-- HOW TO COMPLETE THIS TASK --
What you return must match the data exactly, line for line.

-- RECORD EXTRACTS --
◆ ◆ ◆ ◆ ◆ ◆ ◆
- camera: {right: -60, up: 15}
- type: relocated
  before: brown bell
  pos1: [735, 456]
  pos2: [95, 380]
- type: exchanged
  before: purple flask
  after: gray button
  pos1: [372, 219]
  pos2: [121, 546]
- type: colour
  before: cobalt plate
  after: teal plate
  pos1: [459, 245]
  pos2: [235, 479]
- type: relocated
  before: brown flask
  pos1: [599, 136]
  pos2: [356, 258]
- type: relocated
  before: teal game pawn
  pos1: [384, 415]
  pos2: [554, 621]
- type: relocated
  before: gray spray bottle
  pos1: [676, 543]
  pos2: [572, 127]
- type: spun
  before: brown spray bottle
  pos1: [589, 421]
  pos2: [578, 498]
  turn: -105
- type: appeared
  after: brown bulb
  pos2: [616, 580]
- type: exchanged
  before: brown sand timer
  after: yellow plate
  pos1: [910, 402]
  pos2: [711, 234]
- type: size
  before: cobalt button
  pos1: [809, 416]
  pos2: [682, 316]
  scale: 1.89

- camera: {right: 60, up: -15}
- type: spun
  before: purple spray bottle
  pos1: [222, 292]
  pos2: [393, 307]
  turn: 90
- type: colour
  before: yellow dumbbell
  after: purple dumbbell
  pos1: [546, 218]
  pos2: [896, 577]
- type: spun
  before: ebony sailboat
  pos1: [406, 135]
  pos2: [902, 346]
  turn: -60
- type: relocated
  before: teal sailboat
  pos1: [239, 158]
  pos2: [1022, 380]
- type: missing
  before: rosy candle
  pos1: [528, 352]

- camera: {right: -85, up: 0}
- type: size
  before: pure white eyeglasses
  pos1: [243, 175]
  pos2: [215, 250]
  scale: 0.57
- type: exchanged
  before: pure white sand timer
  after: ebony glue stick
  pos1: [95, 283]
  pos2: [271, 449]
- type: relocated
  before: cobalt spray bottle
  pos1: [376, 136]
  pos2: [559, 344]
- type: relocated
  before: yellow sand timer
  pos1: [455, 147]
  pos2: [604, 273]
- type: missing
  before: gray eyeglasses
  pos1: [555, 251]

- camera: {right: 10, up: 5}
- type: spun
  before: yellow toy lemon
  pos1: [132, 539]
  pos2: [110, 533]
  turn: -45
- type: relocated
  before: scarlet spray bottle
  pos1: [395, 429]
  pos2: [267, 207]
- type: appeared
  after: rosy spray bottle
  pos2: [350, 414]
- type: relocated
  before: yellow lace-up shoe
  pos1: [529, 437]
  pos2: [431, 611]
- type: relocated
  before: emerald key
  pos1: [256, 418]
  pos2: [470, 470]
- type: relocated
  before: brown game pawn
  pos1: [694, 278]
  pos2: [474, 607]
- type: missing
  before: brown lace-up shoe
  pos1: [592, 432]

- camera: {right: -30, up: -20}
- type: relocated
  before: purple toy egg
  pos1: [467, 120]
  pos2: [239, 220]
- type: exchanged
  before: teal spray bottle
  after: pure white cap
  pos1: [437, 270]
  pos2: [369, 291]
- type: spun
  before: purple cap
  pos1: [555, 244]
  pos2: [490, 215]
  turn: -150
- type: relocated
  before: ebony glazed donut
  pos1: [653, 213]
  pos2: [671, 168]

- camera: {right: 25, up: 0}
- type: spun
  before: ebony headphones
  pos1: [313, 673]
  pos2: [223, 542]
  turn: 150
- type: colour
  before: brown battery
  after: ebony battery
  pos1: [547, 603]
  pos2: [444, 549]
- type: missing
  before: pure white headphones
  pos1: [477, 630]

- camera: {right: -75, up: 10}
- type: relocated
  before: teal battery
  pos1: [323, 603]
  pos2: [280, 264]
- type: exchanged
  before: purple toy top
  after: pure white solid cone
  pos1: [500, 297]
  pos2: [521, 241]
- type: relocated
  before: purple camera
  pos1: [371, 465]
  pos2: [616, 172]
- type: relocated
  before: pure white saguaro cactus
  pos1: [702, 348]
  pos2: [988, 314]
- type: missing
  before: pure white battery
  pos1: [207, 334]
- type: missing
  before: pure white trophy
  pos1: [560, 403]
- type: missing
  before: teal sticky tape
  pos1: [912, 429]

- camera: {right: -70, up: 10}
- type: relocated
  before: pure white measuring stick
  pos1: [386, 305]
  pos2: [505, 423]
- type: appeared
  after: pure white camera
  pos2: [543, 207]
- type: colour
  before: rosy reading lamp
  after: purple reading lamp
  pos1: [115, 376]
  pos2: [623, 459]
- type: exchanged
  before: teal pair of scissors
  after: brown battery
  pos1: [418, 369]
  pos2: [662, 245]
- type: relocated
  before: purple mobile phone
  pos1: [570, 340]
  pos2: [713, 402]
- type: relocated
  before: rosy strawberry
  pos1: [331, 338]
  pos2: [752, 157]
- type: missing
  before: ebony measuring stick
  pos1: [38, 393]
◆ ◆ ◆ ◆ ◆ ◆ ◆
-- YOUR SOLUTION --
- camera: {right: -60, up: 15}
- type: relocated
  before: brown bell
  pos1: [735, 456]
  pos2: [95, 380]
- type: exchanged
  before: purple flask
  after: gray button
  pos1: [372, 219]
  pos2: [121, 546]
- type: colour
  before: cobalt plate
  after: teal plate
  pos1: [459, 245]
  pos2: [235, 479]
- type: relocated
  before: brown flask
  pos1: [599, 136]
  pos2: [356, 258]
- type: relocated
  before: teal game pawn
  pos1: [384, 415]
  pos2: [554, 621]
- type: relocated
  before: gray spray bottle
  pos1: [676, 543]
  pos2: [572, 127]
- type: spun
  before: brown spray bottle
  pos1: [589, 421]
  pos2: [578, 498]
  turn: -105
- type: appeared
  after: brown bulb
  pos2: [616, 580]
- type: exchanged
  before: brown sand timer
  after: yellow plate
  pos1: [910, 402]
  pos2: [711, 234]
- type: size
  before: cobalt button
  pos1: [809, 416]
  pos2: [682, 316]
  scale: 1.89

- camera: {right: 60, up: -15}
- type: spun
  before: purple spray bottle
  pos1: [222, 292]
  pos2: [393, 307]
  turn: 90
- type: colour
  before: yellow dumbbell
  after: purple dumbbell
  pos1: [546, 218]
  pos2: [896, 577]
- type: spun
  before: ebony sailboat
  pos1: [406, 135]
  pos2: [902, 346]
  turn: -60
- type: relocated
  before: teal sailboat
  pos1: [239, 158]
  pos2: [1022, 380]
- type: missing
  before: rosy candle
  pos1: [528, 352]

- camera: {right: -85, up: 0}
- type: size
  before: pure white eyeglasses
  pos1: [243, 175]
  pos2: [215, 250]
  scale: 0.57
- type: exchanged
  before: pure white sand timer
  after: ebony glue stick
  pos1: [95, 283]
  pos2: [271, 449]
- type: relocated
  before: cobalt spray bottle
  pos1: [376, 136]
  pos2: [559, 344]
- type: relocated
  before: yellow sand timer
  pos1: [455, 147]
  pos2: [604, 273]
- type: missing
  before: gray eyeglasses
  pos1: [555, 251]

- camera: {right: 10, up: 5}
- type: spun
  before: yellow toy lemon
  pos1: [132, 539]
  pos2: [110, 533]
  turn: -45
- type: relocated
  before: scarlet spray bottle
  pos1: [395, 429]
  pos2: [267, 207]
- type: appeared
  after: rosy spray bottle
  pos2: [350, 414]
- type: relocated
  before: yellow lace-up shoe
  pos1: [529, 437]
  pos2: [431, 611]
- type: relocated
  before: emerald key
  pos1: [256, 418]
  pos2: [470, 470]
- type: relocated
  before: brown game pawn
  pos1: [694, 278]
  pos2: [474, 607]
- type: missing
  before: brown lace-up shoe
  pos1: [592, 432]

- camera: {right: -30, up: -20}
- type: relocated
  before: purple toy egg
  pos1: [467, 120]
  pos2: [239, 220]
- type: exchanged
  before: teal spray bottle
  after: pure white cap
  pos1: [437, 270]
  pos2: [369, 291]
- type: spun
  before: purple cap
  pos1: [555, 244]
  pos2: [490, 215]
  turn: -150
- type: relocated
  before: ebony glazed donut
  pos1: [653, 213]
  pos2: [671, 168]

- camera: {right: 25, up: 0}
- type: spun
  before: ebony headphones
  pos1: [313, 673]
  pos2: [223, 542]
  turn: 150
- type: colour
  before: brown battery
  after: ebony battery
  pos1: [547, 603]
  pos2: [444, 549]
- type: missing
  before: pure white headphones
  pos1: [477, 630]

- camera: {right: -75, up: 10}
- type: relocated
  before: teal battery
  pos1: [323, 603]
  pos2: [280, 264]
- type: exchanged
  before: purple toy top
  after: pure white solid cone
  pos1: [500, 297]
  pos2: [521, 241]
- type: relocated
  before: purple camera
  pos1: [371, 465]
  pos2: [616, 172]
- type: relocated
  before: pure white saguaro cactus
  pos1: [702, 348]
  pos2: [988, 314]
- type: missing
  before: pure white battery
  pos1: [207, 334]
- type: missing
  before: pure white trophy
  pos1: [560, 403]
- type: missing
  before: teal sticky tape
  pos1: [912, 429]

- camera: {right: -70, up: 10}
- type: relocated
  before: pure white measuring stick
  pos1: [386, 305]
  pos2: [505, 423]
- type: appeared
  after: pure white camera
  pos2: [543, 207]
- type: colour
  before: rosy reading lamp
  after: purple reading lamp
  pos1: [115, 376]
  pos2: [623, 459]
- type: exchanged
  before: teal pair of scissors
  after: brown battery
  pos1: [418, 369]
  pos2: [662, 245]
- type: relocated
  before: purple mobile phone
  pos1: [570, 340]
  pos2: [713, 402]
- type: relocated
  before: rosy strawberry
  pos1: [331, 338]
  pos2: [752, 157]
- type: missing
  before: ebony measuring stick
  pos1: [38, 393]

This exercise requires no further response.